Reproduce exactly the line containing "blue marker [534,317,588,371]" and each line after it until the listing ends, leaving pictures out.

== SOURCE RECORDS ==

::::

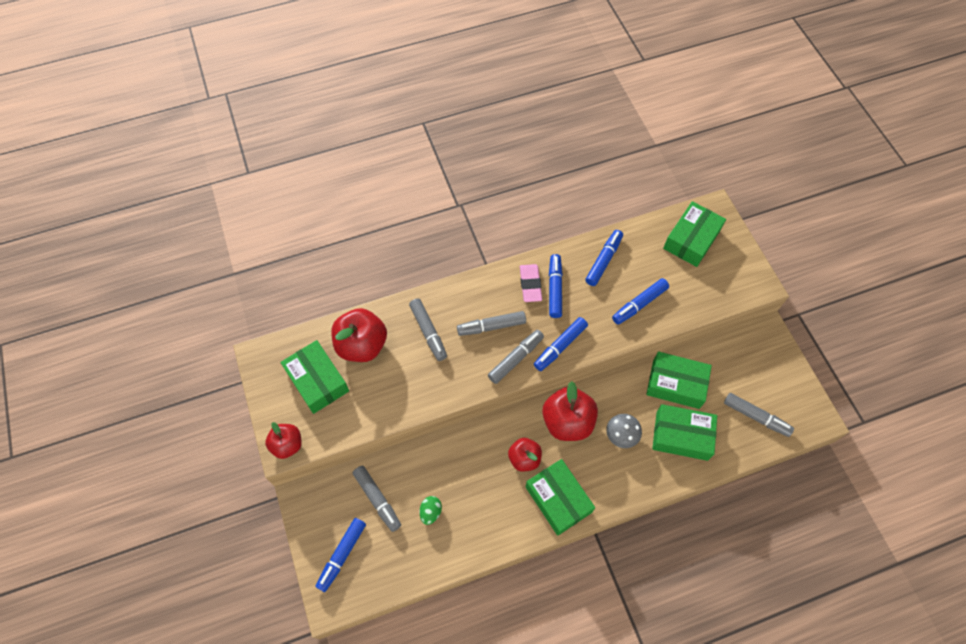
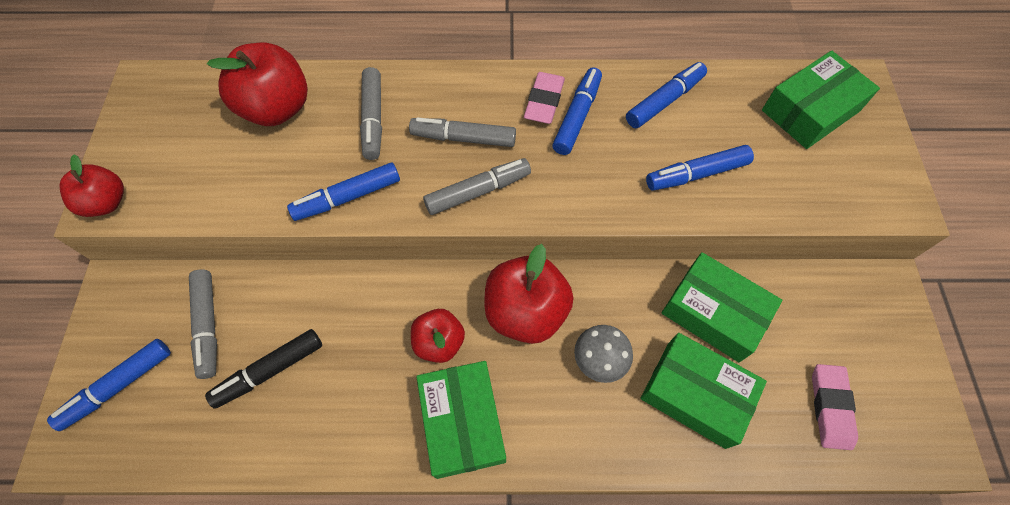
camera: 20 degrees right, 0 degrees up
green box [280,340,349,414] -> none
green egg [419,496,442,525] -> black marker [205,329,322,409]
blue marker [534,317,588,371] -> blue marker moved to [287,163,400,221]
grey marker [724,393,794,437] -> pink eraser [812,364,858,450]

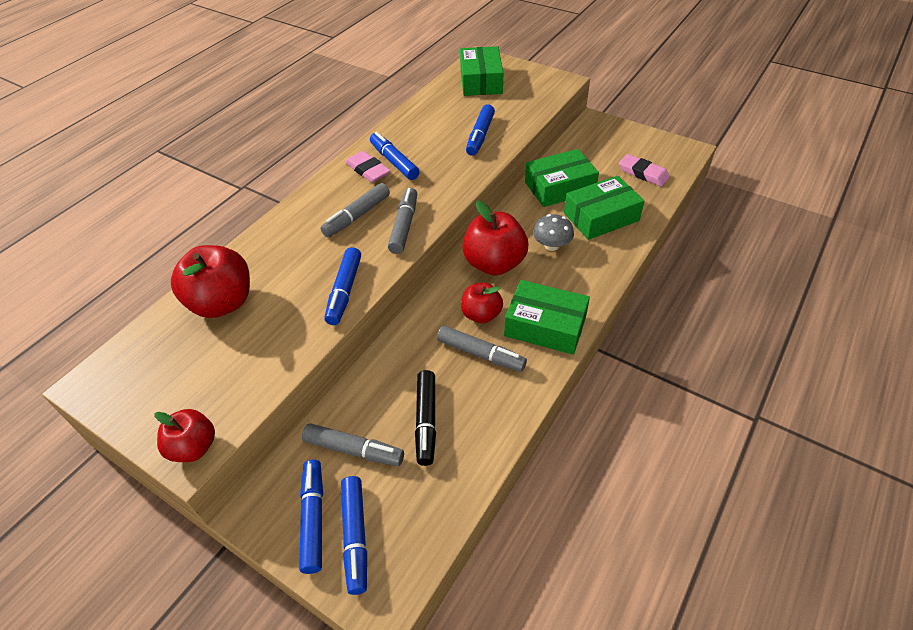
camera: 55 degrees left, 15 degrees down
grey marker [360,67,382,160] -> grey marker moved to [437,325,527,372]
blue marker [626,62,707,128] -> blue marker moved to [299,460,323,574]

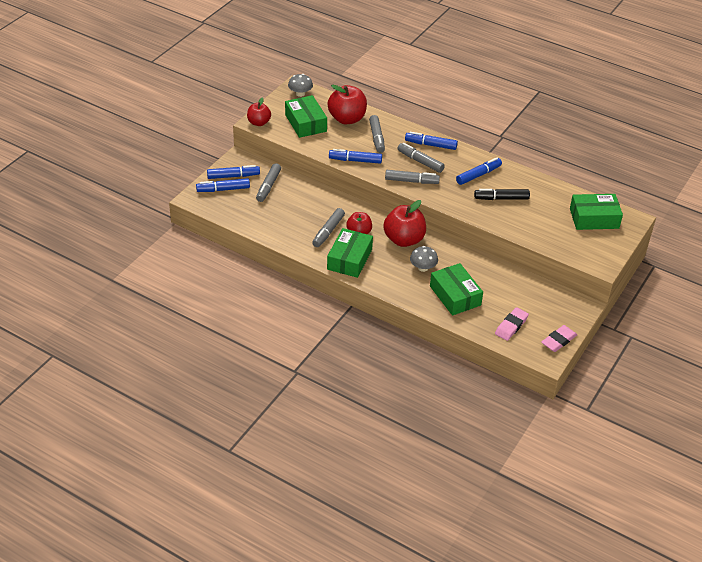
camera: 85 degrees right, 5 degrees down
pink eraser [345,151,391,183] -> pink eraser moved to [541,325,577,352]
black marker [415,370,436,466] -> black marker moved to [474,189,530,200]
blue marker [466,104,495,156] -> blue marker moved to [405,132,458,150]
green box [525,149,599,207] -> green box moved to [285,95,327,138]
none -> grey mushroom [288,74,313,97]
none -> grey marker [369,115,385,153]

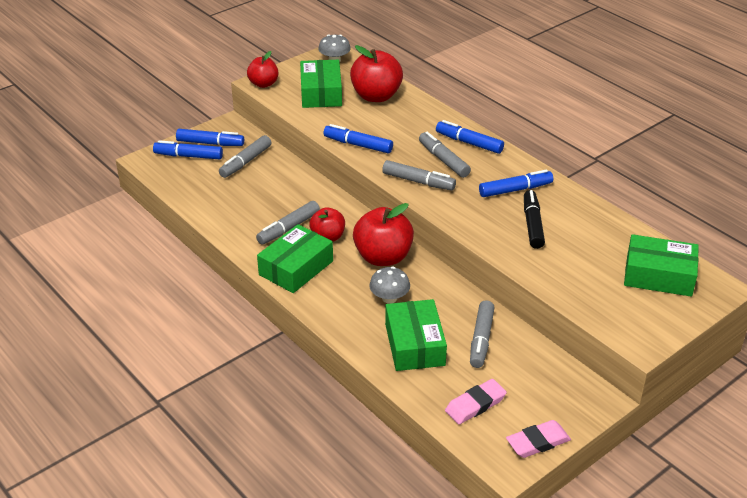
camera: 20 degrees right, 5 degrees down
grey marker [369,115,385,153] -> grey marker moved to [470,301,495,368]
black marker [474,189,530,200] -> black marker turned 75 degrees clockwise [524,190,545,249]

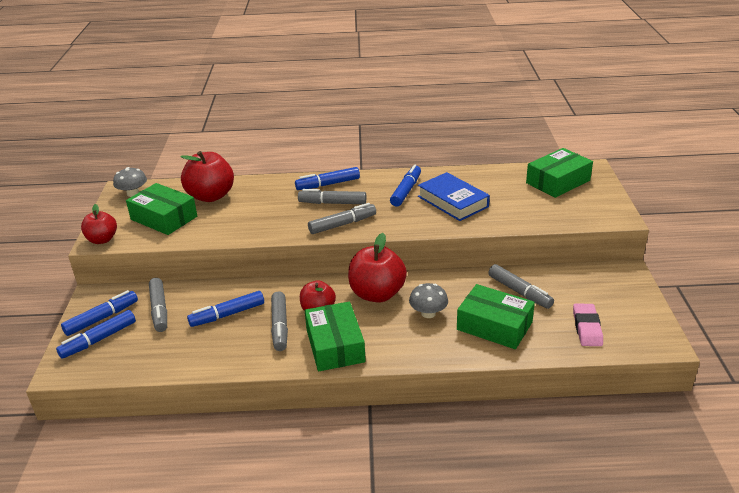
camera: 50 degrees left, 5 degrees down
blue marker [323,124,393,153] -> blue marker moved to [187,291,264,327]
pink eraser [506,420,571,458] -> none
black marker [524,190,545,249] -> blue book [418,172,490,221]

::::

== OUTPUT FOR THIS TASK ==
blue marker [534,317,588,371] -> blue marker moved to [287,163,400,221]
grey marker [724,393,794,437] -> pink eraser [812,364,858,450]

camera: 55 degrees left, 15 degrees down
grey marker [360,67,382,160] -> grey marker moved to [437,325,527,372]
blue marker [626,62,707,128] -> blue marker moved to [299,460,323,574]

camera: 85 degrees right, 5 degrees down
pink eraser [345,151,391,183] -> pink eraser moved to [541,325,577,352]
black marker [415,370,436,466] -> black marker moved to [474,189,530,200]
blue marker [466,104,495,156] -> blue marker moved to [405,132,458,150]
green box [525,149,599,207] -> green box moved to [285,95,327,138]
none -> grey mushroom [288,74,313,97]
none -> grey marker [369,115,385,153]

camera: 20 degrees right, 5 degrees down
grey marker [369,115,385,153] -> grey marker moved to [470,301,495,368]
black marker [474,189,530,200] -> black marker turned 75 degrees clockwise [524,190,545,249]

camera: 50 degrees left, 5 degrees down
blue marker [323,124,393,153] -> blue marker moved to [187,291,264,327]
pink eraser [506,420,571,458] -> none
black marker [524,190,545,249] -> blue book [418,172,490,221]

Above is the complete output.